What you have to do → As you print the data below, keep every line exactly as it is and leave the images behind.

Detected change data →
# # # # #

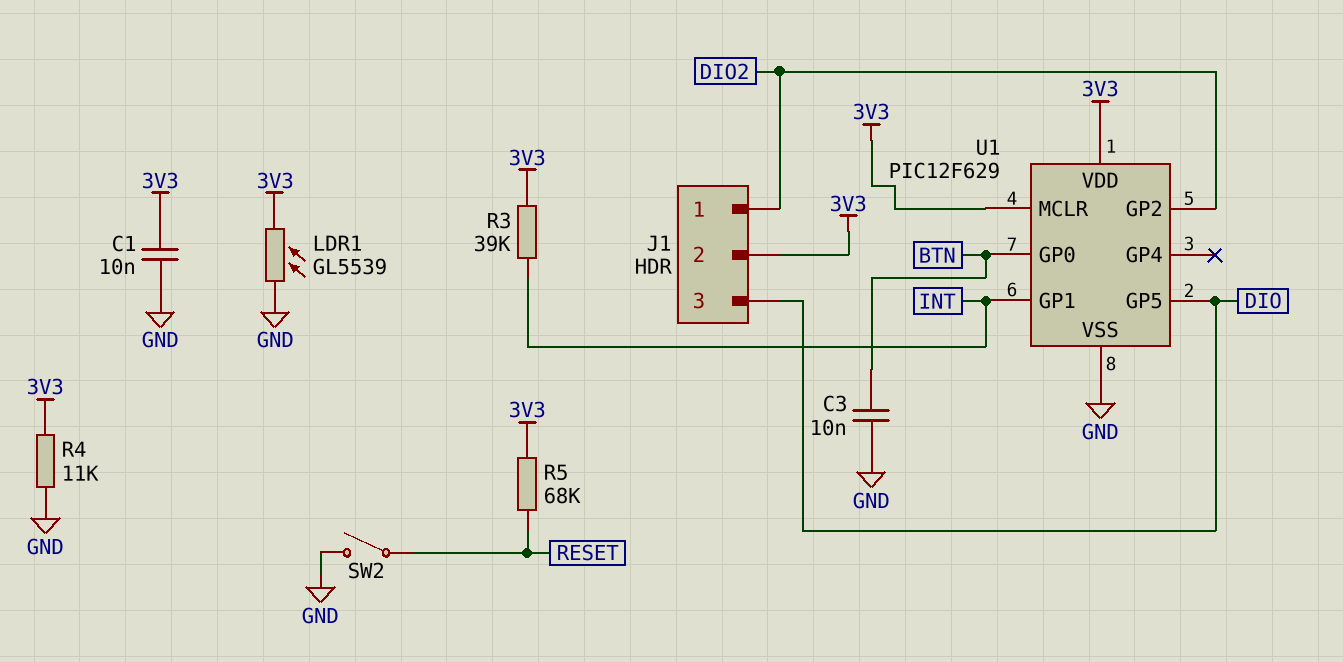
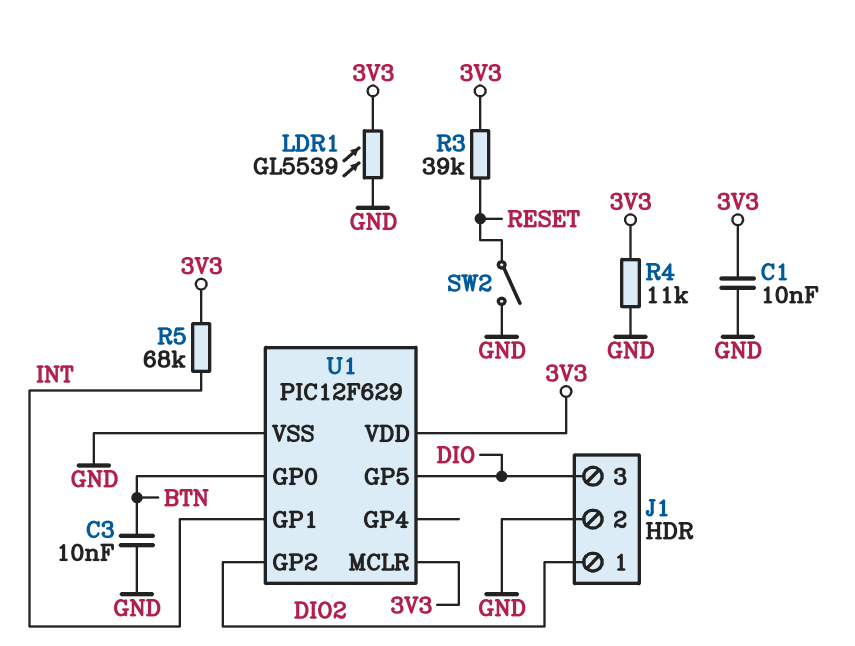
J1 pin 2: 3V3 -> GND
R3: 39k (3V3, INT) -> 39k (3V3, RESET)
R5: 68k (3V3, RESET) -> 68k (3V3, INT)

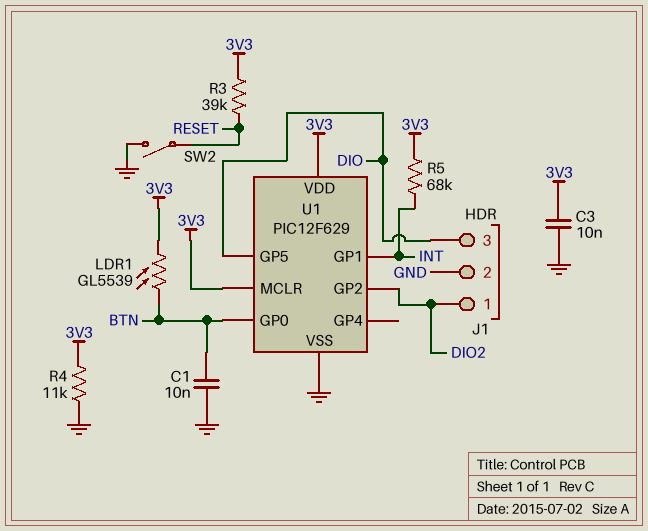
C1: 10nF (3V3, GND) -> 10nF (BTN, GND)
C3: 10nF (BTN, GND) -> 10nF (3V3, GND)
LDR1: GL5539 (3V3, GND) -> GL5539 (3V3, BTN)

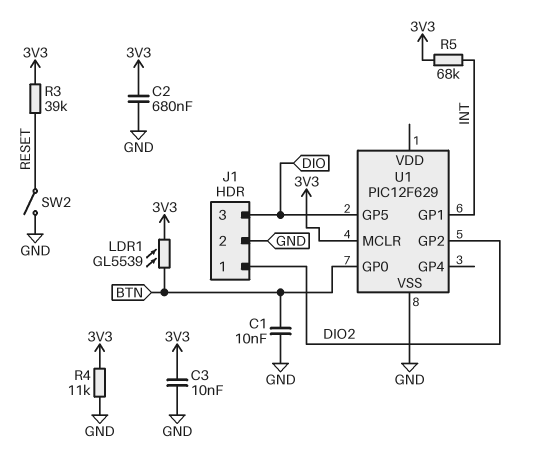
C2: none -> 680nF (3V3, GND)
U1 pin VDD: 3V3 -> none

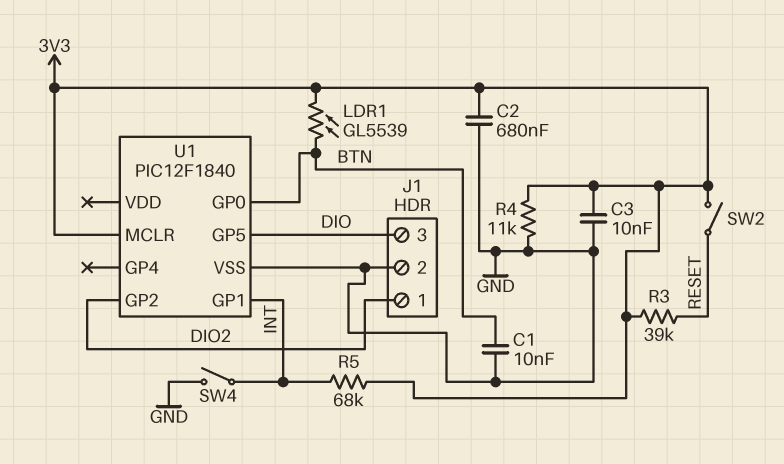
SW2: switch (GND, RESET) -> switch (3V3, RESET)
SW4: none -> switch (GND, INT)
U1: PIC12F629 -> PIC12F1840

# # # # #

Response to this exercise →
J1 pin 2: 3V3 -> GND
R3: 39k (3V3, INT) -> 39k (3V3, RESET)
R5: 68k (3V3, RESET) -> 68k (3V3, INT)

C1: 10nF (3V3, GND) -> 10nF (BTN, GND)
C3: 10nF (BTN, GND) -> 10nF (3V3, GND)
LDR1: GL5539 (3V3, GND) -> GL5539 (3V3, BTN)

C2: none -> 680nF (3V3, GND)
U1 pin VDD: 3V3 -> none

SW2: switch (GND, RESET) -> switch (3V3, RESET)
SW4: none -> switch (GND, INT)
U1: PIC12F629 -> PIC12F1840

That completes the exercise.